**Work to be completed**
Repeat the listing that follows, character for character, minus the pictures.

**Given data**

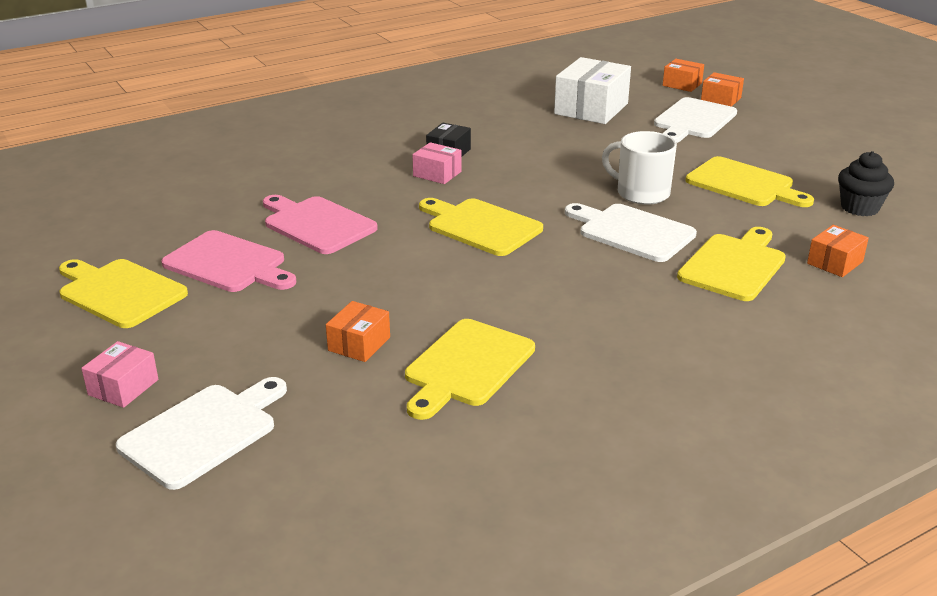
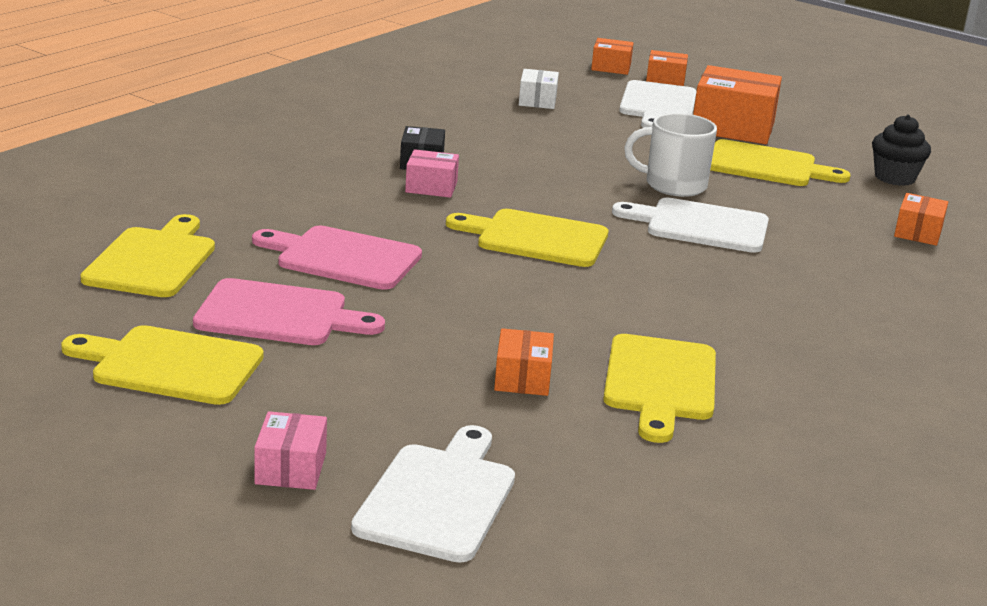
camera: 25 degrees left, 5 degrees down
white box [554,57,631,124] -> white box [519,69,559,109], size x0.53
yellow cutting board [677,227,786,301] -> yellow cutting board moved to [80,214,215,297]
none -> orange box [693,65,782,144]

**Response to the exercise**
camera: 25 degrees left, 5 degrees down
white box [554,57,631,124] -> white box [519,69,559,109], size x0.53
yellow cutting board [677,227,786,301] -> yellow cutting board moved to [80,214,215,297]
none -> orange box [693,65,782,144]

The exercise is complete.